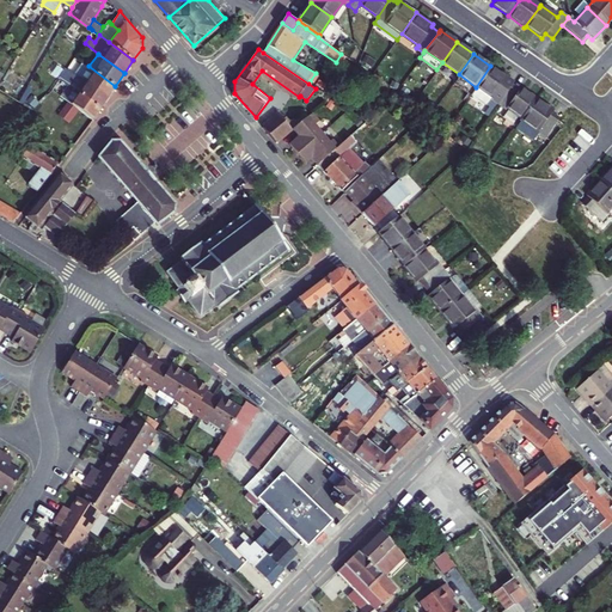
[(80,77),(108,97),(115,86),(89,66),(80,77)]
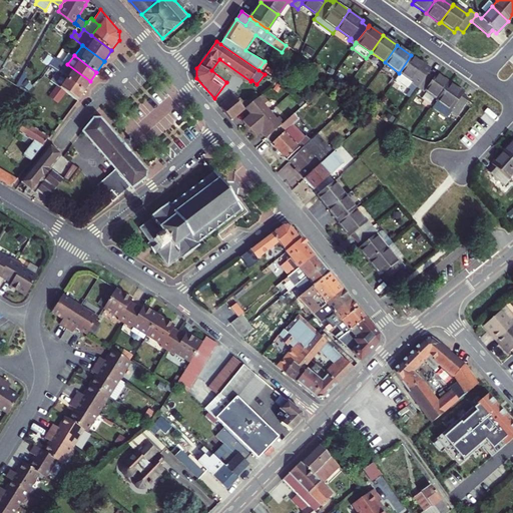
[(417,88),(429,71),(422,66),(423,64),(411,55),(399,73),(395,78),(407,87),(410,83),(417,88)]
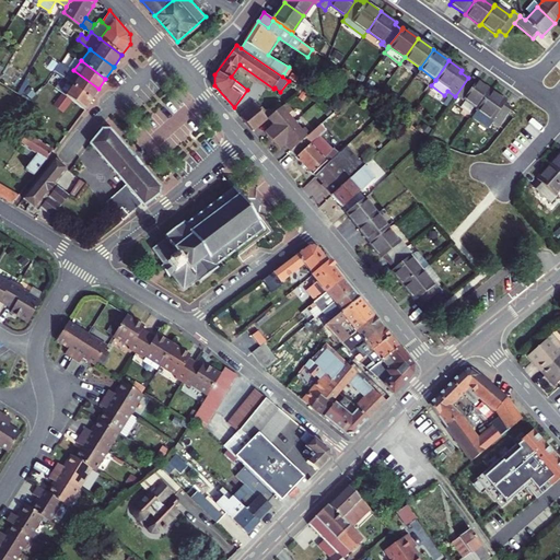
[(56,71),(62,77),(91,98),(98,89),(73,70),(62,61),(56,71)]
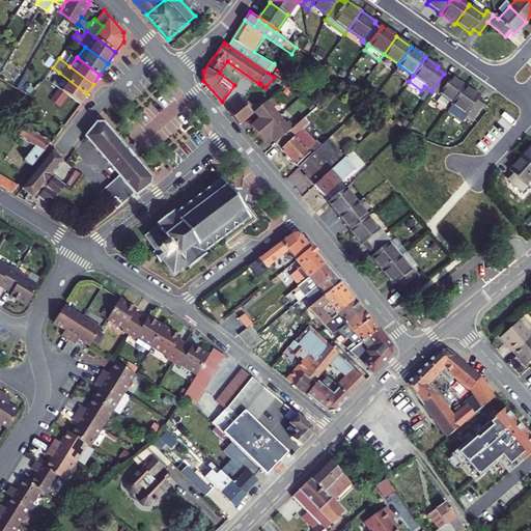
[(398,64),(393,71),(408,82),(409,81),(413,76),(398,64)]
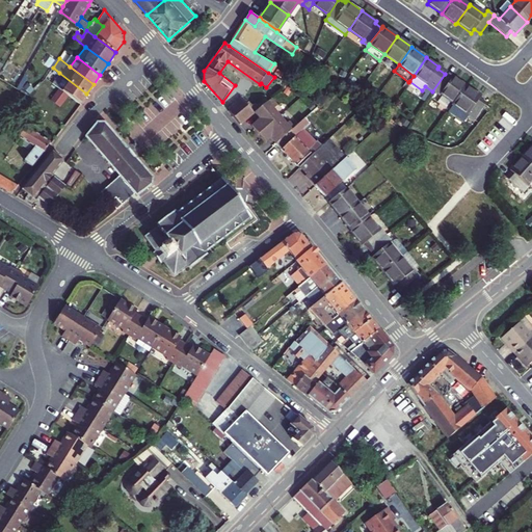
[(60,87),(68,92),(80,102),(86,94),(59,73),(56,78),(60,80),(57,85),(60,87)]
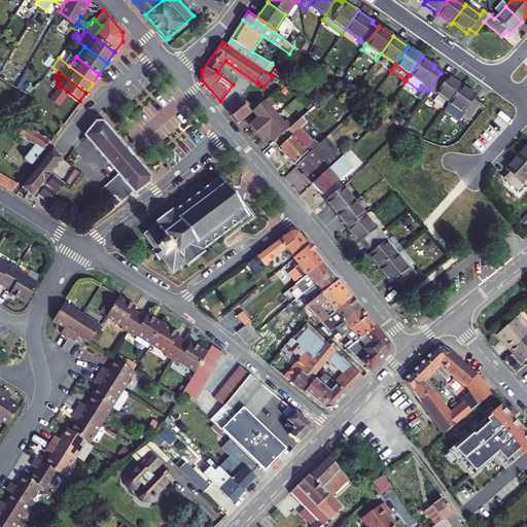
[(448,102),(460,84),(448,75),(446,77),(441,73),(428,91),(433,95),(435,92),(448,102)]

→ Assigned task:
Please transcribe all of the records above exactly, leaving out any pictures.

→ Reply to the exercise:
[(80,77),(108,97),(115,86),(89,66),(80,77)]
[(417,88),(429,71),(422,66),(423,64),(411,55),(399,73),(395,78),(407,87),(410,83),(417,88)]
[(56,71),(62,77),(91,98),(98,89),(73,70),(62,61),(56,71)]
[(398,64),(393,71),(408,82),(409,81),(413,76),(398,64)]
[(60,87),(68,92),(80,102),(86,94),(59,73),(56,78),(60,80),(57,85),(60,87)]
[(448,102),(460,84),(448,75),(446,77),(441,73),(428,91),(433,95),(435,92),(448,102)]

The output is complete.